** Begin Task material **

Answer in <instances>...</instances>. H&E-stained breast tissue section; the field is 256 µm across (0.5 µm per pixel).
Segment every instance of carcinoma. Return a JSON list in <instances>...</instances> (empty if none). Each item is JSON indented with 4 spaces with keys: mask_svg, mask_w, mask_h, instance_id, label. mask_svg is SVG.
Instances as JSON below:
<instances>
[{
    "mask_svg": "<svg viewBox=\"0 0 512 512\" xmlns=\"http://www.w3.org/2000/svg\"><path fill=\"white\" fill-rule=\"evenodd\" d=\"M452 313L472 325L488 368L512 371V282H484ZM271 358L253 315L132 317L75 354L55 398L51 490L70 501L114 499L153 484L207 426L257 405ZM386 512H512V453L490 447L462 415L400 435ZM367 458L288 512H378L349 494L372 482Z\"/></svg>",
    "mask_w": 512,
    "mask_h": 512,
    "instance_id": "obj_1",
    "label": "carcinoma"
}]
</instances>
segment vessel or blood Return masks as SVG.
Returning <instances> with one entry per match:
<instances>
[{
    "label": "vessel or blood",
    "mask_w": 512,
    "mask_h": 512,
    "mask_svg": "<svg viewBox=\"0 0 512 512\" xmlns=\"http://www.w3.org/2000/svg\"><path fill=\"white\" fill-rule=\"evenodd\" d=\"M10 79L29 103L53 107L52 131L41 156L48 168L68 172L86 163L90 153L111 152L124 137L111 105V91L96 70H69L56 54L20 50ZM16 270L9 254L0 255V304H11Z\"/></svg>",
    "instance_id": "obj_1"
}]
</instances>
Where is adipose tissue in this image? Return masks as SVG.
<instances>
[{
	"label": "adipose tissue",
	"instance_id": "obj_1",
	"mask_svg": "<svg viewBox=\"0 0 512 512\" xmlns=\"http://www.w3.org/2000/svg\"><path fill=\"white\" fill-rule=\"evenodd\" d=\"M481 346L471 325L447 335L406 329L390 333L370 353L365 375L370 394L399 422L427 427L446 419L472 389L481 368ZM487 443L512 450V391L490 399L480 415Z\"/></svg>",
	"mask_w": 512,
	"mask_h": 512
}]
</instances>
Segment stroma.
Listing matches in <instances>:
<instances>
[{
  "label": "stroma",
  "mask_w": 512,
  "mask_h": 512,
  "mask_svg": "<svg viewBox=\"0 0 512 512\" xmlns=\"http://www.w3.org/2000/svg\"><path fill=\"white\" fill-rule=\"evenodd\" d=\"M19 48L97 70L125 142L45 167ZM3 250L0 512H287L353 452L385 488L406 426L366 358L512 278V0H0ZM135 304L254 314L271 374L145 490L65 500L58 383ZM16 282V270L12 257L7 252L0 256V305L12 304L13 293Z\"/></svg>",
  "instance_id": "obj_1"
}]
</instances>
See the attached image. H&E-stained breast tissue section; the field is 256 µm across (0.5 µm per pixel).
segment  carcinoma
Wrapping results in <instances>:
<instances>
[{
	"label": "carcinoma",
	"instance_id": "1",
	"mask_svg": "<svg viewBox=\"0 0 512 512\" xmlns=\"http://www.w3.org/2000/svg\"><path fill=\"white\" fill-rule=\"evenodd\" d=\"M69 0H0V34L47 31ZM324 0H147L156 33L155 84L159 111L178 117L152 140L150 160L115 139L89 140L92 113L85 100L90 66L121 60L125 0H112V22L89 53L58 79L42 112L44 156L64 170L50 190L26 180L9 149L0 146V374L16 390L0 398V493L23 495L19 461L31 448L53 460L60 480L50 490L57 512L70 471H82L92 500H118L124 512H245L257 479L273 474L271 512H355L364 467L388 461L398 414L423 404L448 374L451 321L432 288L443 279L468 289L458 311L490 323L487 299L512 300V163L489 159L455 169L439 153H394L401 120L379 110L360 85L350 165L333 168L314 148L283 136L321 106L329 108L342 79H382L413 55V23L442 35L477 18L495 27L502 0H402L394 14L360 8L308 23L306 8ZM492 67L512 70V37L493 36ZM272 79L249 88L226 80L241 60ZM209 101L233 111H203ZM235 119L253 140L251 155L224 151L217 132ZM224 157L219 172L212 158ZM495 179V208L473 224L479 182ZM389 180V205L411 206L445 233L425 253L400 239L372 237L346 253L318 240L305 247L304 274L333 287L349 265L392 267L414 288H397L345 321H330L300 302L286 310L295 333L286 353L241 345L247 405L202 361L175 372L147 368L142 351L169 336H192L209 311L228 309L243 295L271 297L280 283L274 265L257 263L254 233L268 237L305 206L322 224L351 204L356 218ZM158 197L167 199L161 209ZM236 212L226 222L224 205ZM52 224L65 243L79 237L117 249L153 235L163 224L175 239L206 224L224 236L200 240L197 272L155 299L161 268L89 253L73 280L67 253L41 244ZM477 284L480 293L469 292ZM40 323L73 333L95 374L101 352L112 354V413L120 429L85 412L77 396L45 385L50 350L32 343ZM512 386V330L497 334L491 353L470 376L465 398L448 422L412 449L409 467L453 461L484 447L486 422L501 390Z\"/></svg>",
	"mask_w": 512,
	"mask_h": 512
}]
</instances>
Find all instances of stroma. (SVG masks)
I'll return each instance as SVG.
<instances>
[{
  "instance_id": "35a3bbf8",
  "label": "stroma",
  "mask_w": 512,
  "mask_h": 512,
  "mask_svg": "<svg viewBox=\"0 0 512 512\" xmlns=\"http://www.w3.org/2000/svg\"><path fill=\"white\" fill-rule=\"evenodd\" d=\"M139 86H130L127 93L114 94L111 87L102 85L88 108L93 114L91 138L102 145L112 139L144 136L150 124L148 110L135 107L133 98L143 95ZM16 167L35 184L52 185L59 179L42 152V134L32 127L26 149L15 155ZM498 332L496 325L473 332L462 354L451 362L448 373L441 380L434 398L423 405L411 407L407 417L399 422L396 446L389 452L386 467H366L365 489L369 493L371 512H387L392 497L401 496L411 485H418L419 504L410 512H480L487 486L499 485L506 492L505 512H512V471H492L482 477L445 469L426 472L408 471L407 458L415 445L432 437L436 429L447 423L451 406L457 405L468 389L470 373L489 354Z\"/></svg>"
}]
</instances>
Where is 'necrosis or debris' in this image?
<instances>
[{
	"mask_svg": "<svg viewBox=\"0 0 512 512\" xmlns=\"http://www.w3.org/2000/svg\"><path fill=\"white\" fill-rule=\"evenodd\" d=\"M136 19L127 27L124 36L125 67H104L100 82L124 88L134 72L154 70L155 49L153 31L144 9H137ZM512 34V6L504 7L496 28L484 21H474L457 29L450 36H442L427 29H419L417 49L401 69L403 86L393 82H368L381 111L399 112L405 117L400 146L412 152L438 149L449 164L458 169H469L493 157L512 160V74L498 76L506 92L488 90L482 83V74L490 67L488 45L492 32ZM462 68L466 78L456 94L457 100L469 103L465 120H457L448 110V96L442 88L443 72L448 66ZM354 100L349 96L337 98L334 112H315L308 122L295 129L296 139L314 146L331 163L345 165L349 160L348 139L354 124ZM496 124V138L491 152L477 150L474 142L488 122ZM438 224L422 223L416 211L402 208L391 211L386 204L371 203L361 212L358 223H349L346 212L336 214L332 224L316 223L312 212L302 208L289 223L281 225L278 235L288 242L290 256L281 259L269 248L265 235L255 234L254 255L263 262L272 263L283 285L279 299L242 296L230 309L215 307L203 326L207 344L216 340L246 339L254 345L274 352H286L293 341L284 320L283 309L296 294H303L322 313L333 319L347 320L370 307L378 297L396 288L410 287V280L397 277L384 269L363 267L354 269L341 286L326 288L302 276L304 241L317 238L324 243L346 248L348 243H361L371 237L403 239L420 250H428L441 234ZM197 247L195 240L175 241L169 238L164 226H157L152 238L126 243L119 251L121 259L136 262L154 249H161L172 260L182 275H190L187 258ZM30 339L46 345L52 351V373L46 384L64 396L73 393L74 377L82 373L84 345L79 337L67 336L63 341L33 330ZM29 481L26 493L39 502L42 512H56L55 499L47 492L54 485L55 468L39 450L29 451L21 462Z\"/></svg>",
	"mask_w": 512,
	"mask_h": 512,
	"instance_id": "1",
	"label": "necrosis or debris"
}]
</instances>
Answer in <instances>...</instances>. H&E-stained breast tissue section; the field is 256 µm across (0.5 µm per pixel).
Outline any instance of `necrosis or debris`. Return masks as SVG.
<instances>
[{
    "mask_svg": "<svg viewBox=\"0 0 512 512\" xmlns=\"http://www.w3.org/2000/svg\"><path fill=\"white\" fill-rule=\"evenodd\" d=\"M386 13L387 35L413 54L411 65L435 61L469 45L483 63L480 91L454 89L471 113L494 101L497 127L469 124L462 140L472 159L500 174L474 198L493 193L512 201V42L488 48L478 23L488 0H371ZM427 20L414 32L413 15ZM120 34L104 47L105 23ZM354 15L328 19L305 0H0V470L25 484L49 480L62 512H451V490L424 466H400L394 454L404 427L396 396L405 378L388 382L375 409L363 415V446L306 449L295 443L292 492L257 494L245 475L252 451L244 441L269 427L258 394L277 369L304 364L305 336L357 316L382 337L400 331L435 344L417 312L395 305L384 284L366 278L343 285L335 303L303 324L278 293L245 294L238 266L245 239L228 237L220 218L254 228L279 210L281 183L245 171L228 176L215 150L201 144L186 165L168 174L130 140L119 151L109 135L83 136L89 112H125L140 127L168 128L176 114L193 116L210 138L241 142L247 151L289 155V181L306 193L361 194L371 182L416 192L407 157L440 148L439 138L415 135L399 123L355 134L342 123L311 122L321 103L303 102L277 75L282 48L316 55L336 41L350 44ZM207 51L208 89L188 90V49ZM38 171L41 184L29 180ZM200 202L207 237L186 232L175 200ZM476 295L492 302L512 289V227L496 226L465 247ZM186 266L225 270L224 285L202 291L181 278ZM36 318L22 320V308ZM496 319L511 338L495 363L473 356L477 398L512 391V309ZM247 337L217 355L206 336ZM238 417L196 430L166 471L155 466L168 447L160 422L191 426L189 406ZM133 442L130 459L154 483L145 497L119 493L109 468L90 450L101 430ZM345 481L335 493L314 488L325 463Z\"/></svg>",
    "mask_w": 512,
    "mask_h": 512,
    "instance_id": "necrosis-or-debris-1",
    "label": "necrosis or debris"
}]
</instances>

** End Task material **

Quote the lines that begin at the line containing "Where is adipose" and end at the line containing "See the attached", keeping both of those lines.

Where is adipose tissue in this image? Return masks as SVG.
<instances>
[{
	"label": "adipose tissue",
	"instance_id": "obj_1",
	"mask_svg": "<svg viewBox=\"0 0 512 512\" xmlns=\"http://www.w3.org/2000/svg\"><path fill=\"white\" fill-rule=\"evenodd\" d=\"M481 346L471 325L447 335L406 329L390 333L370 353L365 375L370 394L399 422L427 427L446 419L472 389L481 368ZM487 443L512 450V391L490 399L480 415Z\"/></svg>",
	"mask_w": 512,
	"mask_h": 512
}]
</instances>
Segment stroma.
Listing matches in <instances>:
<instances>
[{
  "label": "stroma",
  "mask_w": 512,
  "mask_h": 512,
  "mask_svg": "<svg viewBox=\"0 0 512 512\" xmlns=\"http://www.w3.org/2000/svg\"><path fill=\"white\" fill-rule=\"evenodd\" d=\"M19 48L97 70L125 142L45 167ZM3 250L0 512H287L353 452L385 488L406 426L366 358L512 278V0H0ZM135 304L254 314L271 374L145 490L65 500L58 383ZM16 282V270L12 257L7 252L0 256V305L12 304L13 293Z\"/></svg>",
  "instance_id": "obj_1"
}]
</instances>
See the attached image. H&E-stained breast tissue section; the field is 256 µm across (0.5 µm per pixel).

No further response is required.